Entries from a dataset:
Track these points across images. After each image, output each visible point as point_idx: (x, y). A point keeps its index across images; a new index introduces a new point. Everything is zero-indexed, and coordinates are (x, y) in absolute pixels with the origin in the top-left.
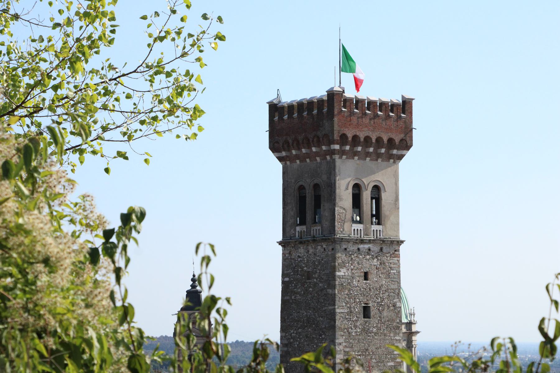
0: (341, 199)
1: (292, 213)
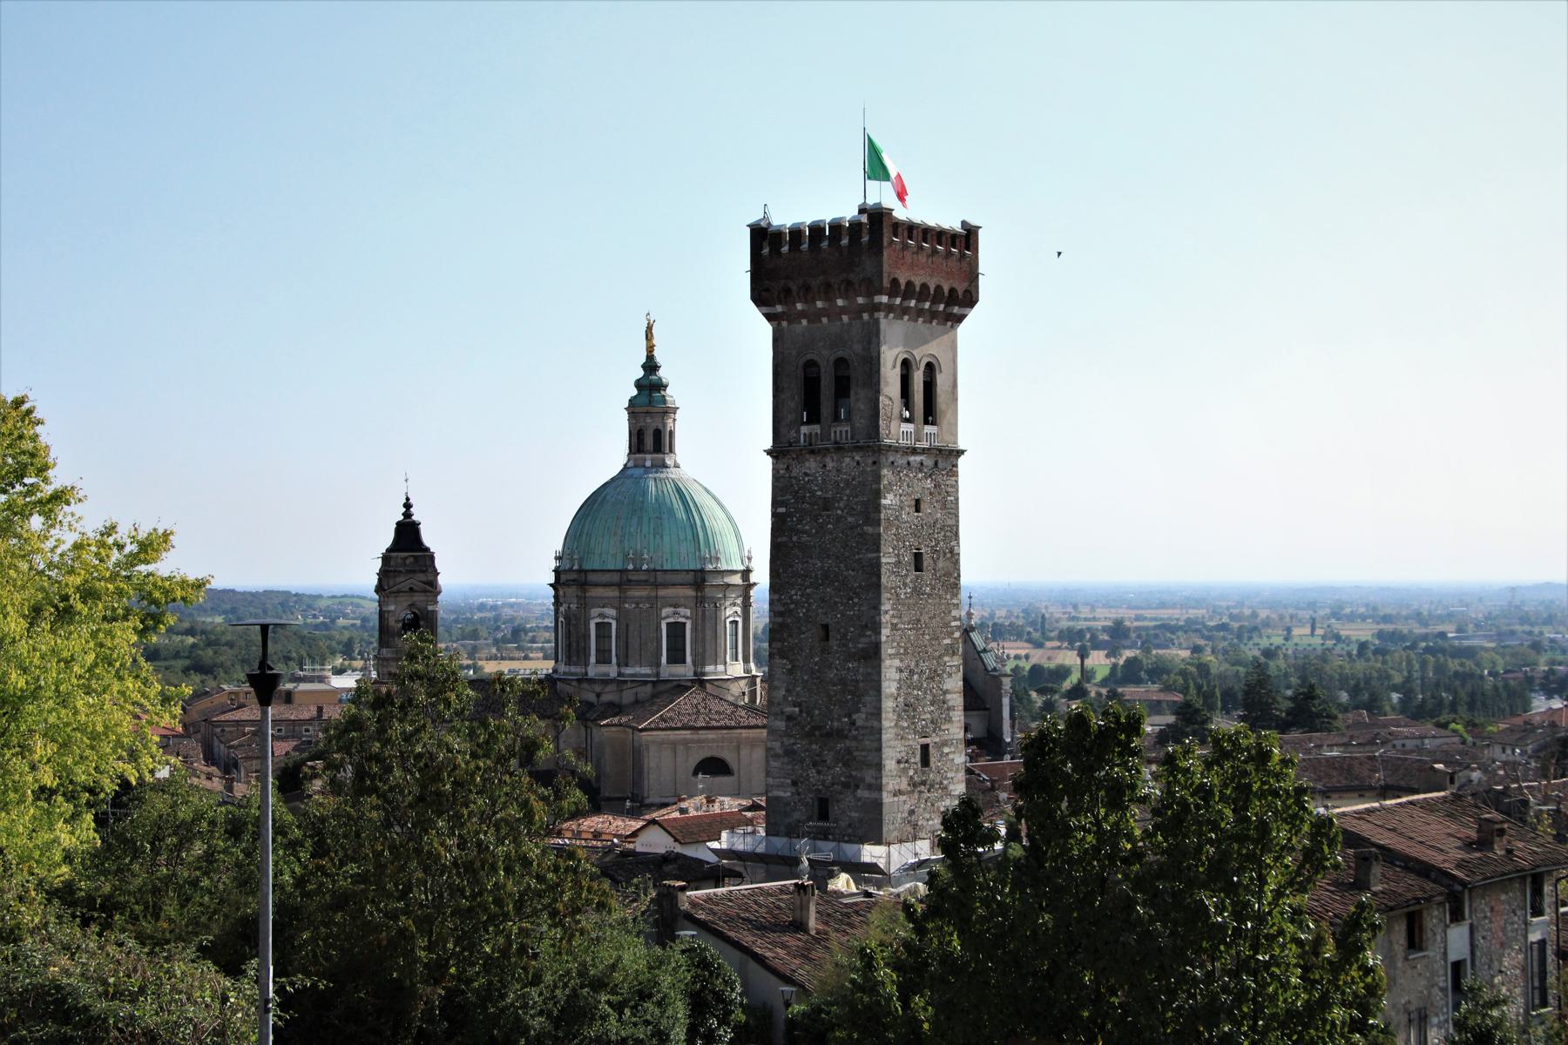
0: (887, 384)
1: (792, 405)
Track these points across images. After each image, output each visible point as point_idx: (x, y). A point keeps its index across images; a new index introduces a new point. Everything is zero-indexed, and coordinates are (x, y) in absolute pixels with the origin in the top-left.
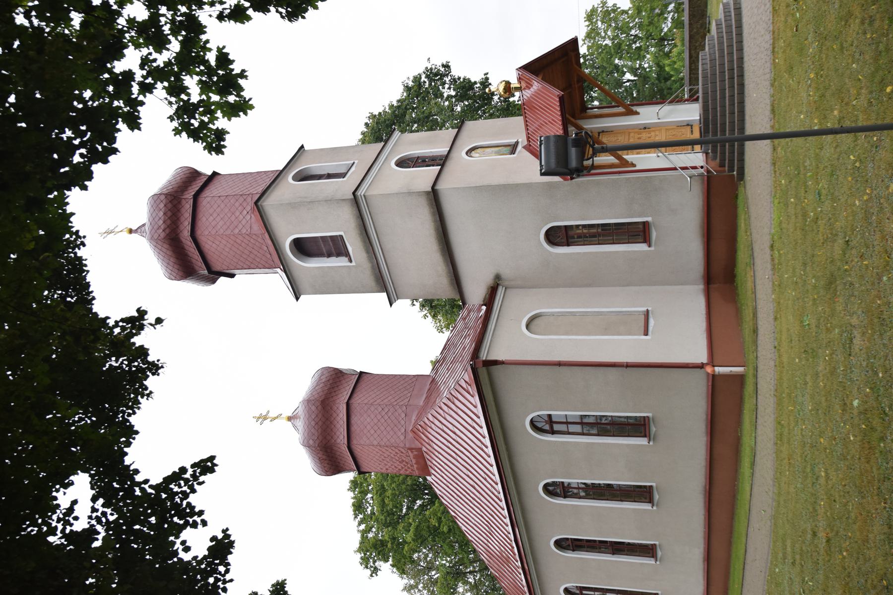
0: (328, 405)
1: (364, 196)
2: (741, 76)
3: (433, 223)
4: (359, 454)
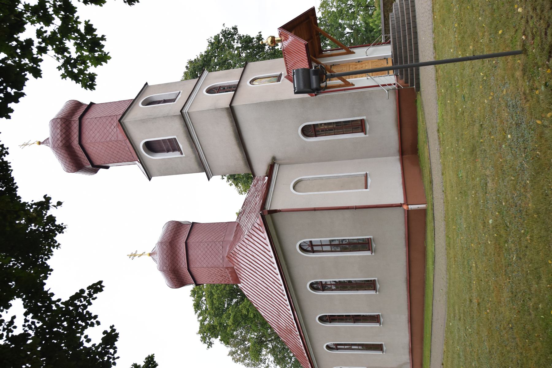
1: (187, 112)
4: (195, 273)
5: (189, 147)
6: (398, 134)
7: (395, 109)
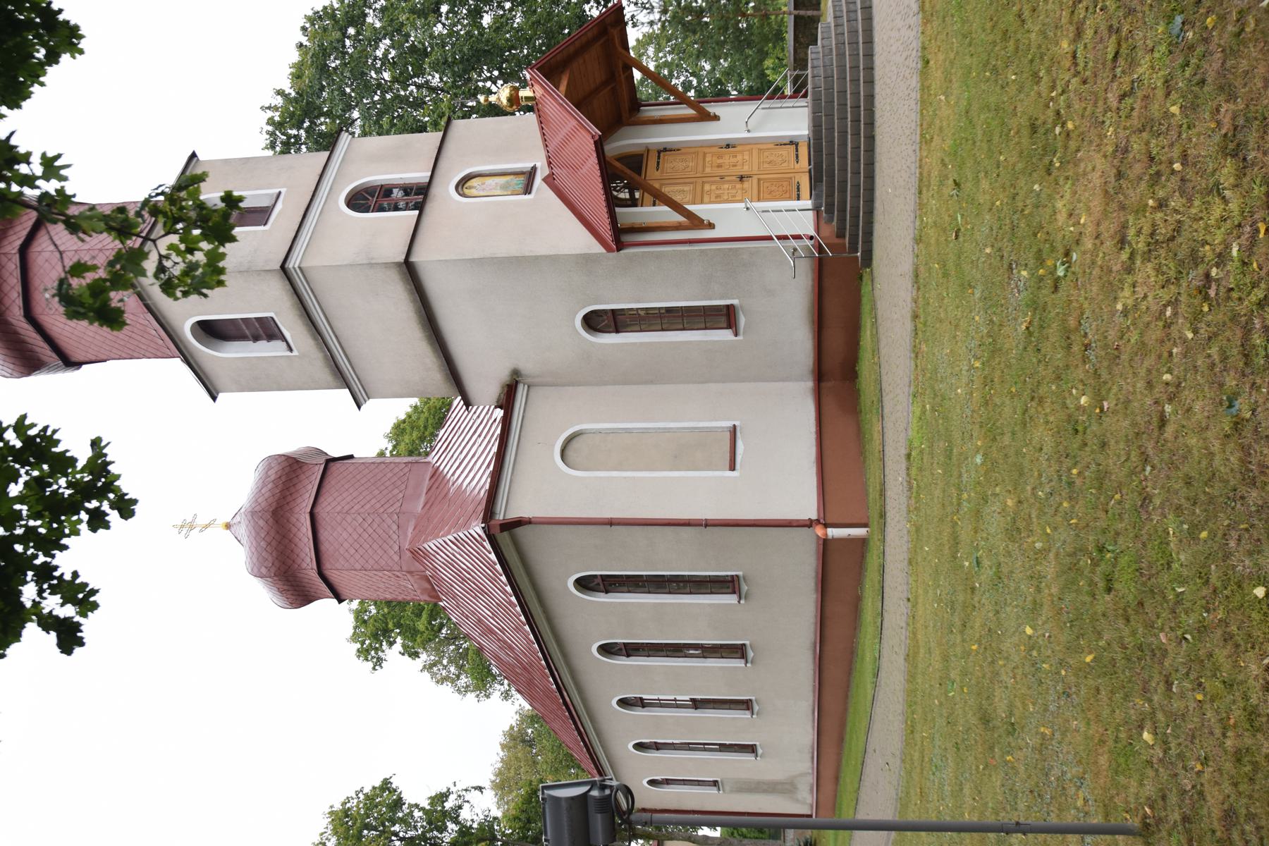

→ BRIEF
Rewrite all of the entries above, swapping "Track" for "Follow" at every occurrence and leaving every other character as it is. Omit the pictures from your answer.

→ SOLUTION TO THIS EXERCISE
Follow these points across images. After each image, output each visible point as point_idx: (x, y). A point keeps its index across images; a new index introduces a new point. Everything is zero-indexed, and coordinates are (x, y) in absolute pixels with the origin in the top-left.
0: (341, 199)
1: (292, 213)
0: (887, 384)
1: (792, 405)
Follow these points across images. After each image, output each visible point as point_idx: (x, y). A point keeps its index across images; a new index introduces a new point. Everything is zero-indexed, and coordinates are (x, y) in absolute pixels with the origin in the top-left.
0: (328, 405)
1: (364, 196)
2: (741, 76)
3: (433, 223)
4: (359, 454)
1: (187, 112)
4: (195, 273)
5: (189, 147)
6: (398, 134)
7: (395, 109)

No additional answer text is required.